> Exercise directions
When you reach the line that contains "(366, 293) = (255, 404): yellow" in the data below, start reproducing lines exactly, and stop after the line that contains "(334, 155) = (704, 215): green".

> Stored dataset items
▶
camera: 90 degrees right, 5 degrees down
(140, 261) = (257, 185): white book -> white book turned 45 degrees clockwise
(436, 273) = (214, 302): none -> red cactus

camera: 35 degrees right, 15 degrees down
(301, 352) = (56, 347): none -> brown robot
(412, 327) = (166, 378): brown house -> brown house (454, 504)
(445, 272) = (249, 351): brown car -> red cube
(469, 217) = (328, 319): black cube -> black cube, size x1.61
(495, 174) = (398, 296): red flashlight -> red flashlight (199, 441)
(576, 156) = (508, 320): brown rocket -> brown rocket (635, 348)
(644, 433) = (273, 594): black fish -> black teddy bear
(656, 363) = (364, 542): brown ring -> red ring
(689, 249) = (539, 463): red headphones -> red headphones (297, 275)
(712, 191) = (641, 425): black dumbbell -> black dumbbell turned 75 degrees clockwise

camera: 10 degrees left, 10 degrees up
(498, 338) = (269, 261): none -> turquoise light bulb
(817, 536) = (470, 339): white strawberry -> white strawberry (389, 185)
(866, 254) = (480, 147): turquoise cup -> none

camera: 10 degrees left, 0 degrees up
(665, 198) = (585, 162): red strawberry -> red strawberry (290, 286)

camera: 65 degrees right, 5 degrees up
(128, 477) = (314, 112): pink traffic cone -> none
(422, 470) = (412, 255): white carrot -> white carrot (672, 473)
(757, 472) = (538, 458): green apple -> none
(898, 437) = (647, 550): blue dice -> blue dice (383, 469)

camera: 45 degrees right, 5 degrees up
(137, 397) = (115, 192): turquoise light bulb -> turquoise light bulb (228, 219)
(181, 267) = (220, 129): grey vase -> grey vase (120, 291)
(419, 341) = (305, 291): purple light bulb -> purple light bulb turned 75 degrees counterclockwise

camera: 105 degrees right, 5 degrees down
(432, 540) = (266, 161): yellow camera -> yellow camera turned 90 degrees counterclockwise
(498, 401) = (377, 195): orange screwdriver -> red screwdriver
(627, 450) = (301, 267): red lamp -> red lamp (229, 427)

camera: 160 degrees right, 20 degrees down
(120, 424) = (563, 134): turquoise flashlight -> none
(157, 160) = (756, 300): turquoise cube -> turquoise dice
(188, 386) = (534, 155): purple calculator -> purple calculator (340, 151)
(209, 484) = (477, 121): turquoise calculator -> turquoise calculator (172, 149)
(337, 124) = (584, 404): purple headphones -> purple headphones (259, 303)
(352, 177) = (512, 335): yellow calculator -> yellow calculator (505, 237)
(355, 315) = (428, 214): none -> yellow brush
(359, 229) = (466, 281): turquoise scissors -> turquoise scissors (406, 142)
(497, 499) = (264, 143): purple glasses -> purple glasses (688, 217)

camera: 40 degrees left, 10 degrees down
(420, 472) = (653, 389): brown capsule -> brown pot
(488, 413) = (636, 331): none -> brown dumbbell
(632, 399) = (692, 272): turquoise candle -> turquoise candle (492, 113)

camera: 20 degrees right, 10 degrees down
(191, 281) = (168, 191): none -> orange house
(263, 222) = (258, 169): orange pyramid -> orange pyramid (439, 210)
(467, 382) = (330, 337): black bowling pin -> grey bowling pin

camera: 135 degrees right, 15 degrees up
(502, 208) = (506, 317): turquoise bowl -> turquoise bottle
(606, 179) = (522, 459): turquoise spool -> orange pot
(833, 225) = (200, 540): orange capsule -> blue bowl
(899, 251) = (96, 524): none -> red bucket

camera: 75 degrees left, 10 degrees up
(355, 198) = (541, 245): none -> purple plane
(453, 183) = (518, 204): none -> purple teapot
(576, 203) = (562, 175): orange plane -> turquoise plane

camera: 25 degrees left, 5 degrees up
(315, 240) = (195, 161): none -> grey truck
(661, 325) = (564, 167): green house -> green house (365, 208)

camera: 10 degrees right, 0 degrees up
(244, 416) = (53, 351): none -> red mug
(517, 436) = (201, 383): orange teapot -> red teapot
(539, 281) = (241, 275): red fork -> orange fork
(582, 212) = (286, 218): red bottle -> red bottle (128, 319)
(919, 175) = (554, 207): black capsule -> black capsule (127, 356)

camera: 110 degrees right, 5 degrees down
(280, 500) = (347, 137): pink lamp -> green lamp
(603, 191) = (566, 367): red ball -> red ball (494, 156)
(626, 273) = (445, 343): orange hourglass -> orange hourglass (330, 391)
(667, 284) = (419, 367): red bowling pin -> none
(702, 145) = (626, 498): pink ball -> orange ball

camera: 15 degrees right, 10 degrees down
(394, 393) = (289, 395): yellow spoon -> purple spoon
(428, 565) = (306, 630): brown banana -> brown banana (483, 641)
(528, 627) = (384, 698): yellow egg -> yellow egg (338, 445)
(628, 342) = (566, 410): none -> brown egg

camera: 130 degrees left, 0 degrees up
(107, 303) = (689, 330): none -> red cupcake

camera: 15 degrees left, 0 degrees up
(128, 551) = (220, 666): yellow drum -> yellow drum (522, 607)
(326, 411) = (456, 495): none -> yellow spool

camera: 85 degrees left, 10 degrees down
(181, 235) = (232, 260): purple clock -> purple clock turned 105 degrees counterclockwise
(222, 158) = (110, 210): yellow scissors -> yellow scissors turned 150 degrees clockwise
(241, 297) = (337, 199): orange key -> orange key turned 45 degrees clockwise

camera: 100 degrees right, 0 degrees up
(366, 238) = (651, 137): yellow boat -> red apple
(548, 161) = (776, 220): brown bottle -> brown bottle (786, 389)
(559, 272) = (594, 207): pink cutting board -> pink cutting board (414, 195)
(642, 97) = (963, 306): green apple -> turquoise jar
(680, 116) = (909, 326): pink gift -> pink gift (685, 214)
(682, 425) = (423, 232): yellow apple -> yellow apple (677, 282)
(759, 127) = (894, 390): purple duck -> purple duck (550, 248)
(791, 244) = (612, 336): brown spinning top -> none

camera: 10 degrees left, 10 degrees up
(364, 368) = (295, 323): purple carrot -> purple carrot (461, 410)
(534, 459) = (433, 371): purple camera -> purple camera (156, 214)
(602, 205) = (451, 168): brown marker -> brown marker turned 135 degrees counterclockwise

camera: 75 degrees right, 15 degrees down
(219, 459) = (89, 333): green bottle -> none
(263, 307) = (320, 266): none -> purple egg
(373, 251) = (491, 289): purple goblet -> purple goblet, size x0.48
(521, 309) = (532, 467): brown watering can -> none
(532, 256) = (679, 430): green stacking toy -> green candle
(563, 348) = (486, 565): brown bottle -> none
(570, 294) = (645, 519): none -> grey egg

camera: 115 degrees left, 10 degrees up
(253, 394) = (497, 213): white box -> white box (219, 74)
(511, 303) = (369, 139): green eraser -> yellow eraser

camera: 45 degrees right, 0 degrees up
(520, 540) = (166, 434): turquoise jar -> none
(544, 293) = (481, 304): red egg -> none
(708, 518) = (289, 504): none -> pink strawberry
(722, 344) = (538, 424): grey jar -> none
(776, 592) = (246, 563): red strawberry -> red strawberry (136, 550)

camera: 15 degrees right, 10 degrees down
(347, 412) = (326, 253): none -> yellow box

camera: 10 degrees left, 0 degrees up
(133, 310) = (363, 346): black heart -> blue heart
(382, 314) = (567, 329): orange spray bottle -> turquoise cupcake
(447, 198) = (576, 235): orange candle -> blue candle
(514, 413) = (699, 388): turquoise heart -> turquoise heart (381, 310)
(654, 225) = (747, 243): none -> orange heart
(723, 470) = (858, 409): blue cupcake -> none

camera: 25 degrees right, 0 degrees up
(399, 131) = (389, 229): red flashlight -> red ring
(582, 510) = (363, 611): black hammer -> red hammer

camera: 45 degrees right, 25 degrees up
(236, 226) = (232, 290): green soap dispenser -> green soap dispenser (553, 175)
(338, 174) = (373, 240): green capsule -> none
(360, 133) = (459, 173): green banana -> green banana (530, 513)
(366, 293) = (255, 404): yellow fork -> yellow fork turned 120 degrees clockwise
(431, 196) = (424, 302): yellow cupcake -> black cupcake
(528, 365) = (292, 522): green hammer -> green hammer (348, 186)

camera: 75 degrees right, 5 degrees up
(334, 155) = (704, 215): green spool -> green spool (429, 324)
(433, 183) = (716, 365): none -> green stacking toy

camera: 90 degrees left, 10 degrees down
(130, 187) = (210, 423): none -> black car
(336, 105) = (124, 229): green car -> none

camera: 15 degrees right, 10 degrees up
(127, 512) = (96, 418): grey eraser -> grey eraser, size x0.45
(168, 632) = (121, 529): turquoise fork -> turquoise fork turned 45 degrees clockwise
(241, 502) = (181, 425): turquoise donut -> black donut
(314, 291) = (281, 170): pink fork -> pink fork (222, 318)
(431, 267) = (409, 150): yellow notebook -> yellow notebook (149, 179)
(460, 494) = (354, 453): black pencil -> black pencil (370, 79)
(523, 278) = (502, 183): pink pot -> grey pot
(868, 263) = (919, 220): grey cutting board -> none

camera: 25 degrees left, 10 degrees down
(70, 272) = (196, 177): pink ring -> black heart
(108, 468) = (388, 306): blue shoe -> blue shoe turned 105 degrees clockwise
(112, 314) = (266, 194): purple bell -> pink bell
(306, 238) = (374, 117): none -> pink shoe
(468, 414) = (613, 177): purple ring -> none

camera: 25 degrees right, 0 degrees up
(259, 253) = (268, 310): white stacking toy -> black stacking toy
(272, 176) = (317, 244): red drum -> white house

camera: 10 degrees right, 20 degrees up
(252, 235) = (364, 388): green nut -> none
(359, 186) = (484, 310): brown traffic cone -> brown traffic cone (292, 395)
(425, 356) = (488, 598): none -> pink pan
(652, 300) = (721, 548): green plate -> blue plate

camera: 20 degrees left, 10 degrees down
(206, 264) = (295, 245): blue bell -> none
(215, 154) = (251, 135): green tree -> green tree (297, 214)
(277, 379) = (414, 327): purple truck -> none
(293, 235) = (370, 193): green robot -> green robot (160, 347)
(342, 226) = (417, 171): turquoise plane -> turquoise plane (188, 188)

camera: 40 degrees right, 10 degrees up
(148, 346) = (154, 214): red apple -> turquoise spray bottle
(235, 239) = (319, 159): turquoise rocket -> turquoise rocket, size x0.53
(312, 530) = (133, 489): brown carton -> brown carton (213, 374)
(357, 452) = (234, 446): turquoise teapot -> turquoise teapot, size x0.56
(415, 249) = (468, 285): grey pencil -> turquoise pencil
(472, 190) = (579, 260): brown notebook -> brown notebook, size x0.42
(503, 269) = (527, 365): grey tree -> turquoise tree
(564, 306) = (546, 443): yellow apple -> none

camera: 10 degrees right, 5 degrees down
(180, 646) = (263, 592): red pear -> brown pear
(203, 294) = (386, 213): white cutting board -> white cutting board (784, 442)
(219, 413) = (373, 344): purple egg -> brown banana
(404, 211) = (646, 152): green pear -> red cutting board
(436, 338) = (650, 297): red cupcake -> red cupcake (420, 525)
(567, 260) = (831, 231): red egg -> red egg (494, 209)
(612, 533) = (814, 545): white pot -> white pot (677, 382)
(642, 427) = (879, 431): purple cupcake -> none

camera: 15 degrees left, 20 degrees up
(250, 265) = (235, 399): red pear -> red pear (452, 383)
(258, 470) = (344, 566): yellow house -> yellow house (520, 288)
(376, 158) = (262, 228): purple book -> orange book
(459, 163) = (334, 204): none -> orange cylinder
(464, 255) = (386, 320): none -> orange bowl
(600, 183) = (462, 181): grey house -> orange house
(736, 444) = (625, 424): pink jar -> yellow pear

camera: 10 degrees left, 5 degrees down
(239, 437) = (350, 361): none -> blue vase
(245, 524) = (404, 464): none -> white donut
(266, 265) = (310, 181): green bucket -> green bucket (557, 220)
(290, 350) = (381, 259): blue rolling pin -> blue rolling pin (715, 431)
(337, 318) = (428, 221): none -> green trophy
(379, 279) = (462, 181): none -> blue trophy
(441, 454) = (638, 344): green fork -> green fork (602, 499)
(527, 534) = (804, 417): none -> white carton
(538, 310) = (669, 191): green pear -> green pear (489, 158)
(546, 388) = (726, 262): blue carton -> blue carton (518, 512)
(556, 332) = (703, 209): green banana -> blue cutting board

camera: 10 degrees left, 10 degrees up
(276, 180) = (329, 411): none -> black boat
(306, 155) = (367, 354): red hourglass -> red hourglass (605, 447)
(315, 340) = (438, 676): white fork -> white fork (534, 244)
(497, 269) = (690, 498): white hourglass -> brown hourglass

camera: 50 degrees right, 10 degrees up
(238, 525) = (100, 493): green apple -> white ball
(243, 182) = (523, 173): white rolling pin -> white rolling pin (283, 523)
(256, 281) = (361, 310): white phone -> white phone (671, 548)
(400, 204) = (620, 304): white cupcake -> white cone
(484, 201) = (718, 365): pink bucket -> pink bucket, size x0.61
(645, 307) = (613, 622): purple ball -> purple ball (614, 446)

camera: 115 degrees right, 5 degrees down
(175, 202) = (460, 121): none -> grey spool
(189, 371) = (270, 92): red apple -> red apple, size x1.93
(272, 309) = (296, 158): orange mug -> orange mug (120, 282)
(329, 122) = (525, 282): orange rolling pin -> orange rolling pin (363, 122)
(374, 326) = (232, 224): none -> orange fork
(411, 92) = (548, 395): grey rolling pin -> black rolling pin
◀
> Answer to this task
(366, 293) = (255, 404): yellow fork -> yellow fork turned 120 degrees clockwise
(431, 196) = (424, 302): yellow cupcake -> black cupcake
(528, 365) = (292, 522): green hammer -> green hammer (348, 186)

camera: 75 degrees right, 5 degrees up
(334, 155) = (704, 215): green spool -> green spool (429, 324)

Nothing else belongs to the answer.